§ Before and after images:
Content starts

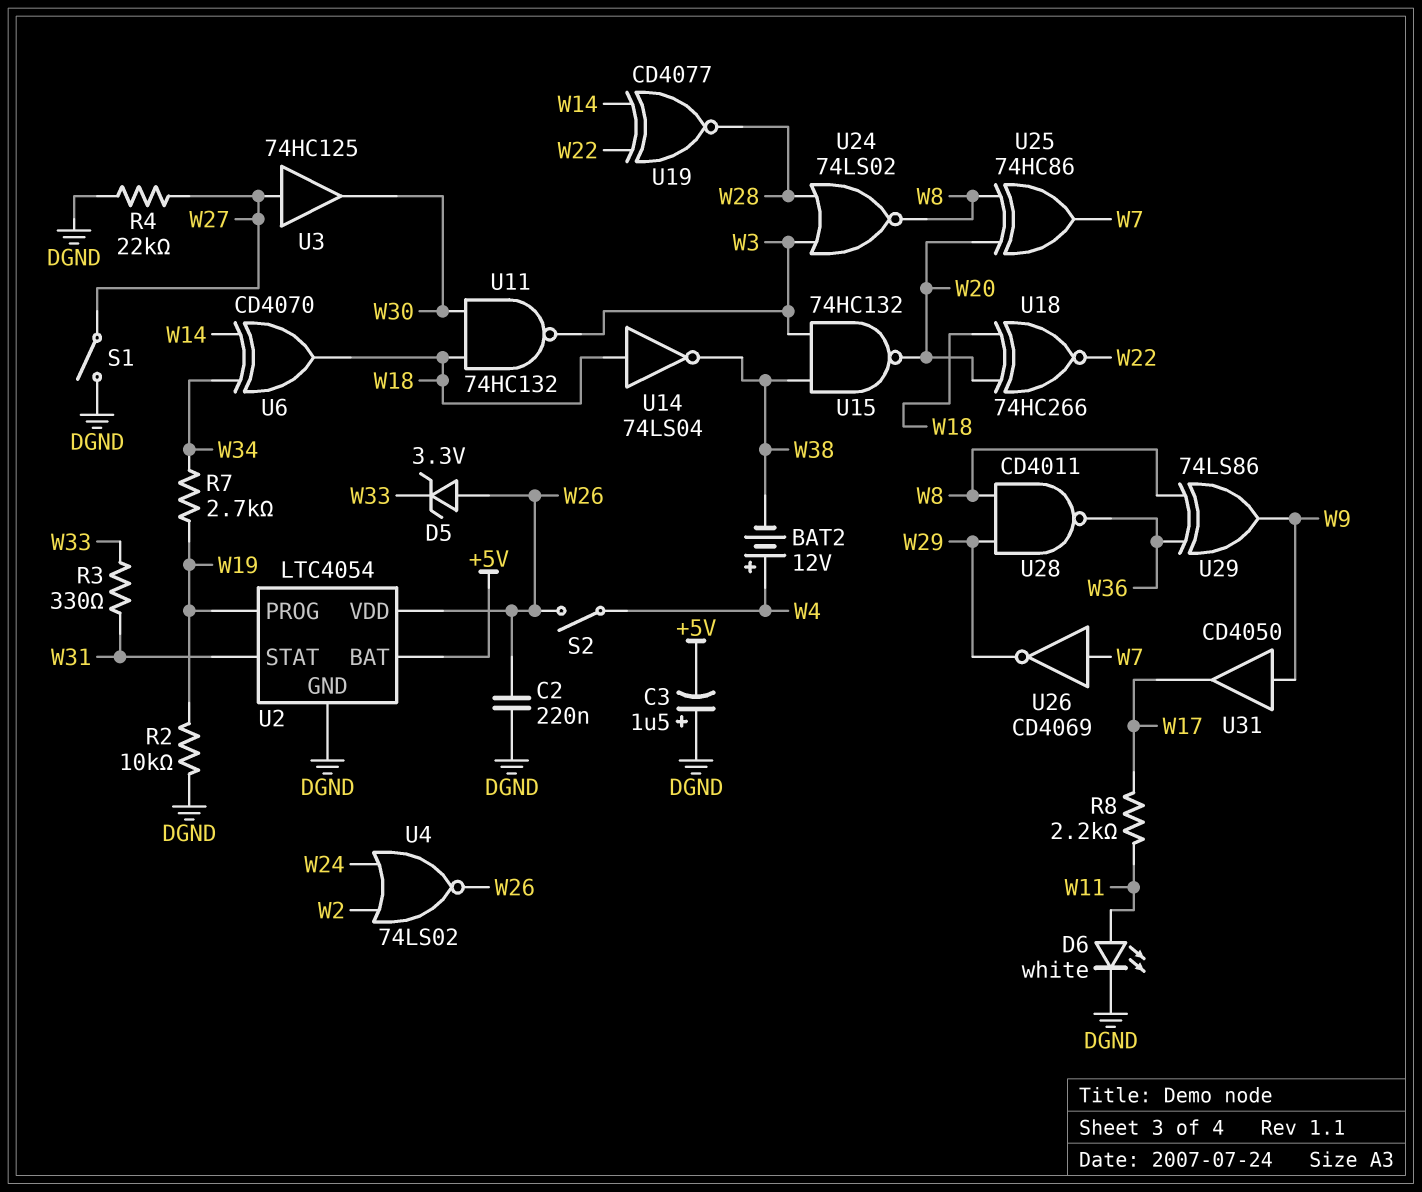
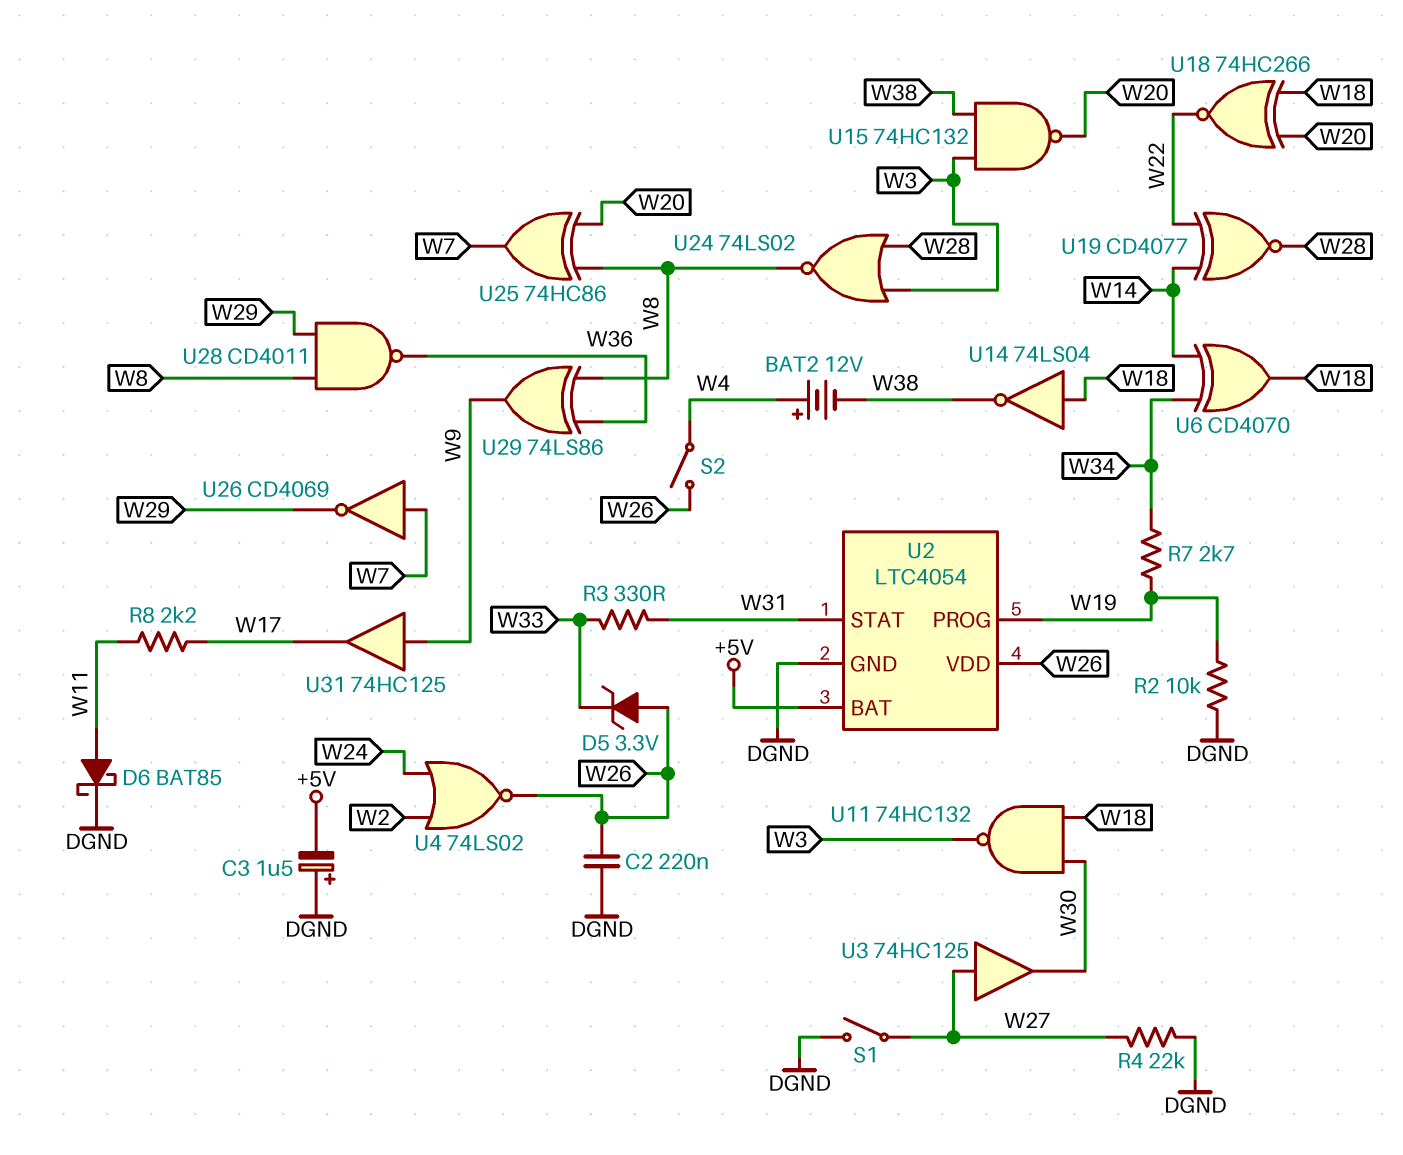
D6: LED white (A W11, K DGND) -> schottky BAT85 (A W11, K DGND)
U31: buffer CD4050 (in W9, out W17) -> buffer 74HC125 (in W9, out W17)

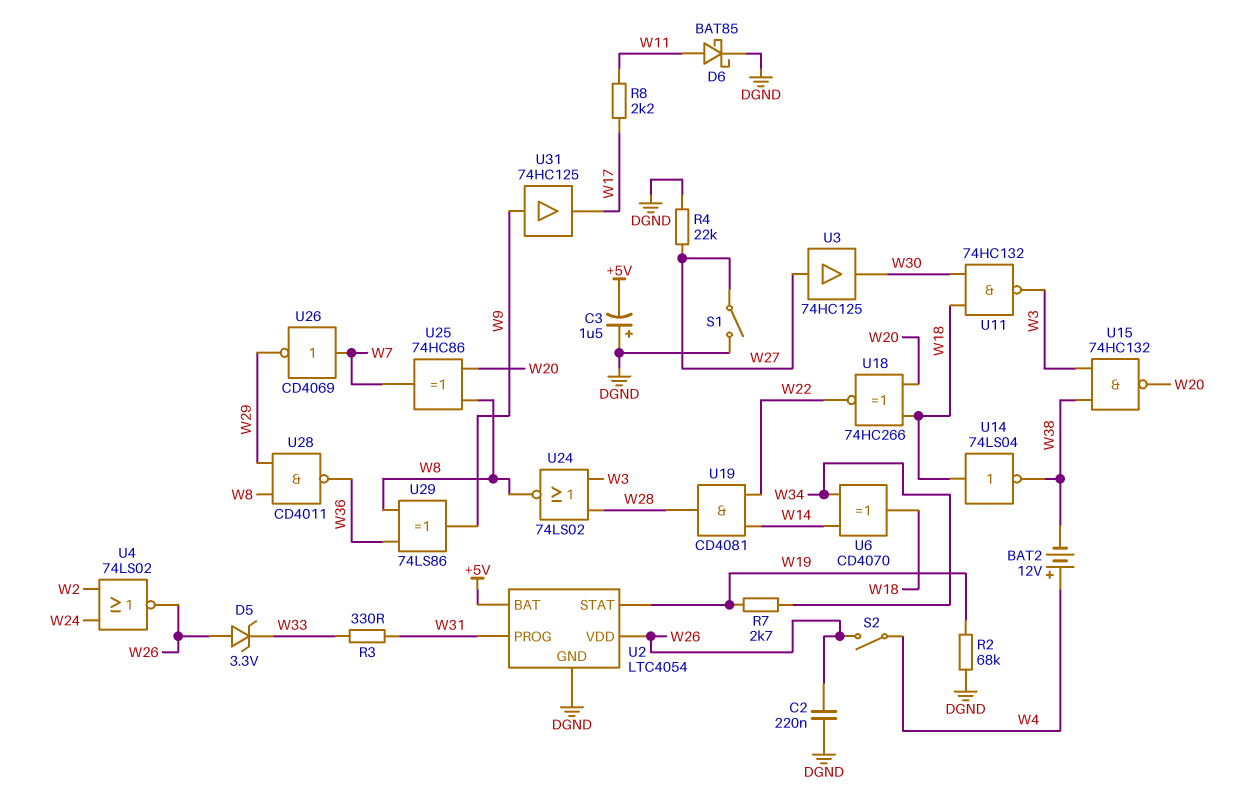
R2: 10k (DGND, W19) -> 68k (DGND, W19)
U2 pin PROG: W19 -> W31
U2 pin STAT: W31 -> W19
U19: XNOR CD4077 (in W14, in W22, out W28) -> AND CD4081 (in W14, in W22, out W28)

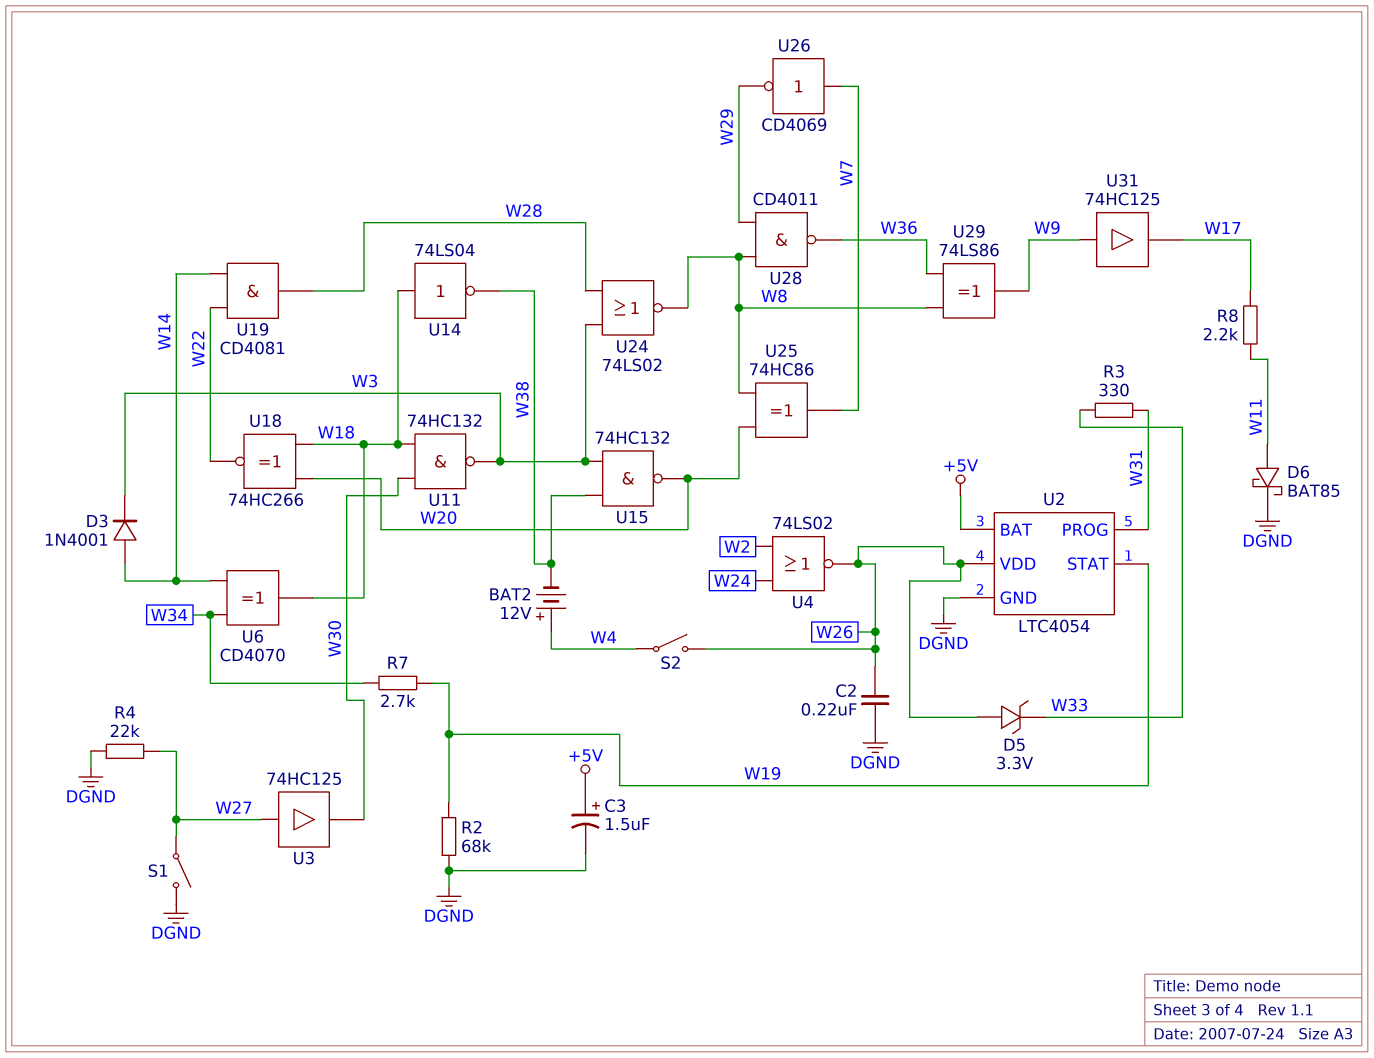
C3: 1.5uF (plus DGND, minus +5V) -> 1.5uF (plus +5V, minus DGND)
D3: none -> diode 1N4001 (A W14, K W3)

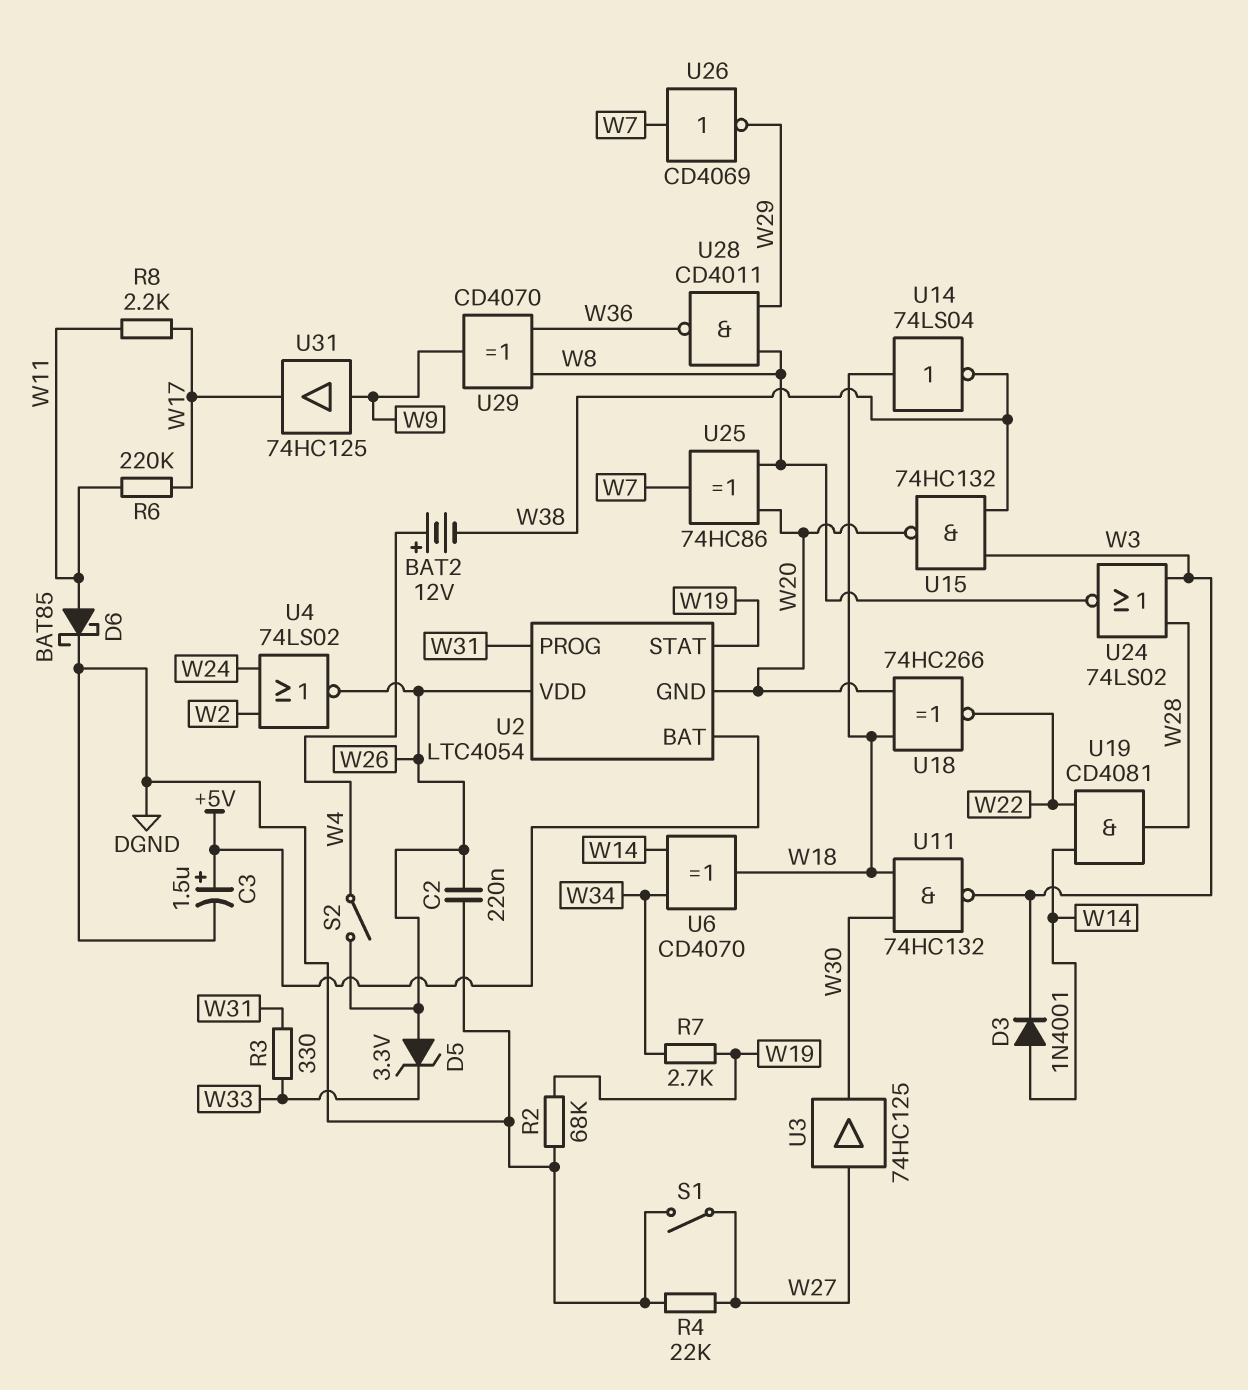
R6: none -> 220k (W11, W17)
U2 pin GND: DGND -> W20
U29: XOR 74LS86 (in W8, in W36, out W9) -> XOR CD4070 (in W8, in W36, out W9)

Content ends

Copy out every line of the data exactly, leaving the images behind.

D6: LED white (A W11, K DGND) -> schottky BAT85 (A W11, K DGND)
U31: buffer CD4050 (in W9, out W17) -> buffer 74HC125 (in W9, out W17)

R2: 10k (DGND, W19) -> 68k (DGND, W19)
U2 pin PROG: W19 -> W31
U2 pin STAT: W31 -> W19
U19: XNOR CD4077 (in W14, in W22, out W28) -> AND CD4081 (in W14, in W22, out W28)

C3: 1.5uF (plus DGND, minus +5V) -> 1.5uF (plus +5V, minus DGND)
D3: none -> diode 1N4001 (A W14, K W3)

R6: none -> 220k (W11, W17)
U2 pin GND: DGND -> W20
U29: XOR 74LS86 (in W8, in W36, out W9) -> XOR CD4070 (in W8, in W36, out W9)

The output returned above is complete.